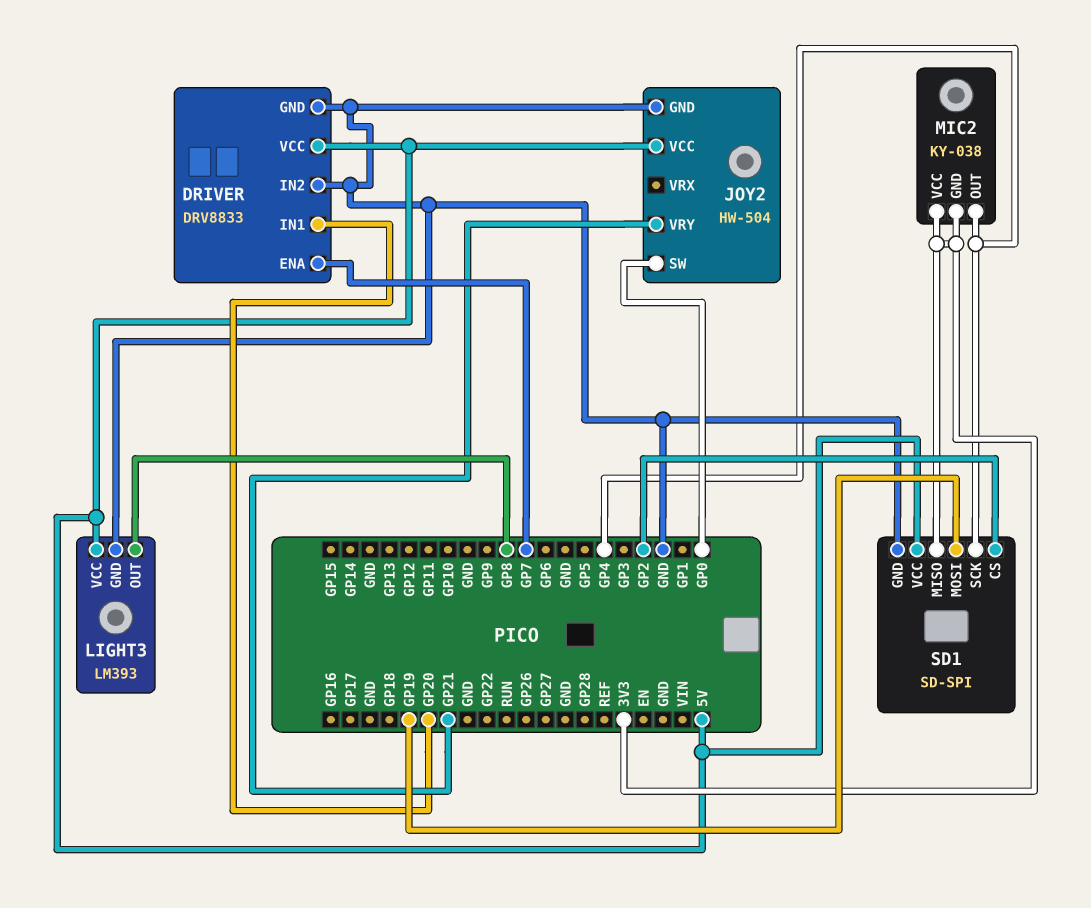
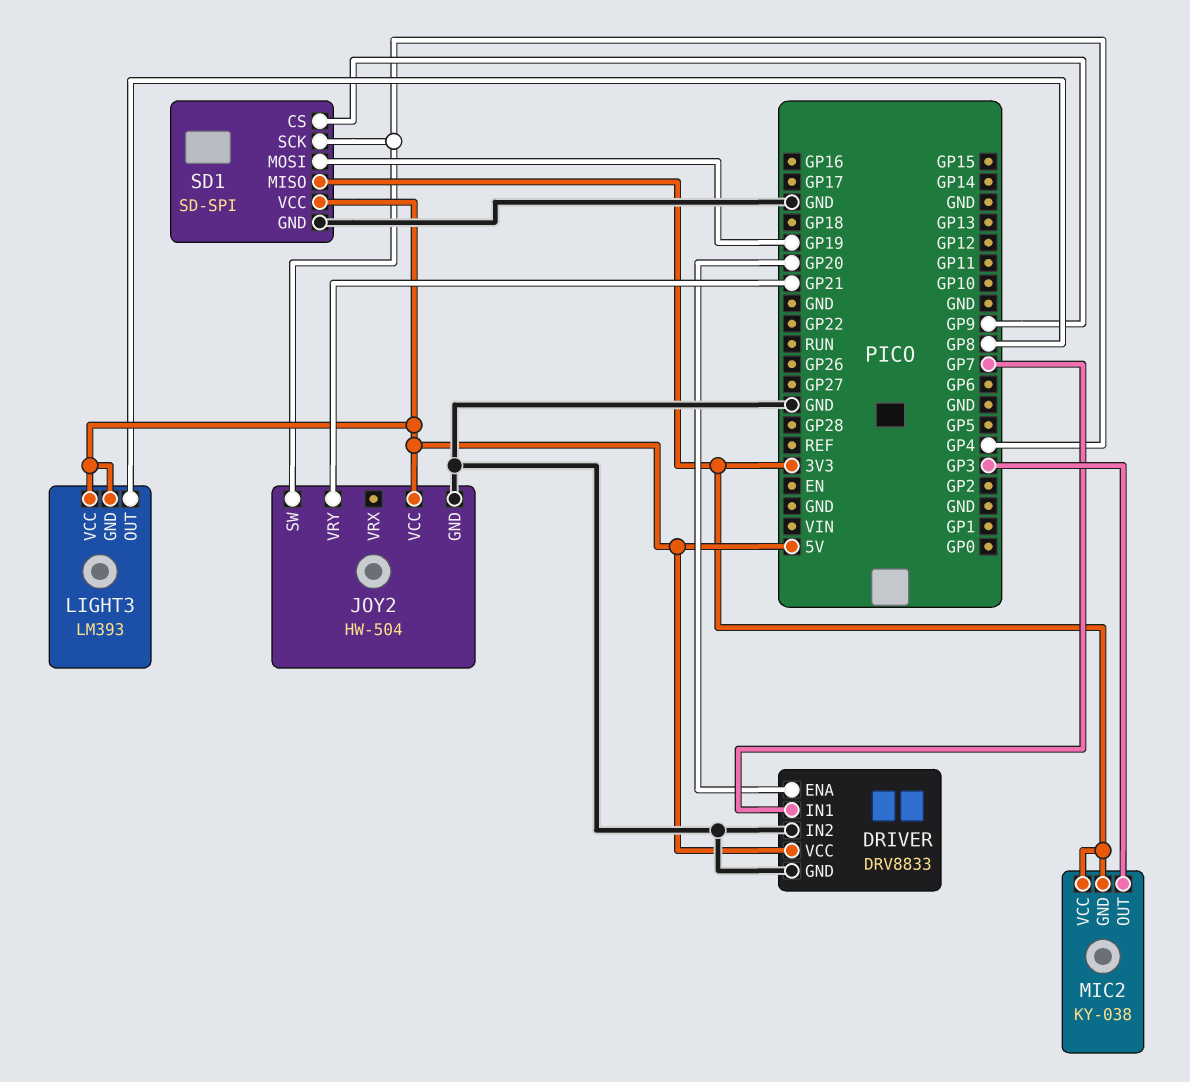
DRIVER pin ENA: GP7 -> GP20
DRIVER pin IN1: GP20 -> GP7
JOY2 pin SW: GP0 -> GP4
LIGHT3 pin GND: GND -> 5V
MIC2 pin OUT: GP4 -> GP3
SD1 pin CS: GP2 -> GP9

▸ **Task item**: Output every entry above exactly, minus the pictures.

▸ **Task result**:
DRIVER pin ENA: GP7 -> GP20
DRIVER pin IN1: GP20 -> GP7
JOY2 pin SW: GP0 -> GP4
LIGHT3 pin GND: GND -> 5V
MIC2 pin OUT: GP4 -> GP3
SD1 pin CS: GP2 -> GP9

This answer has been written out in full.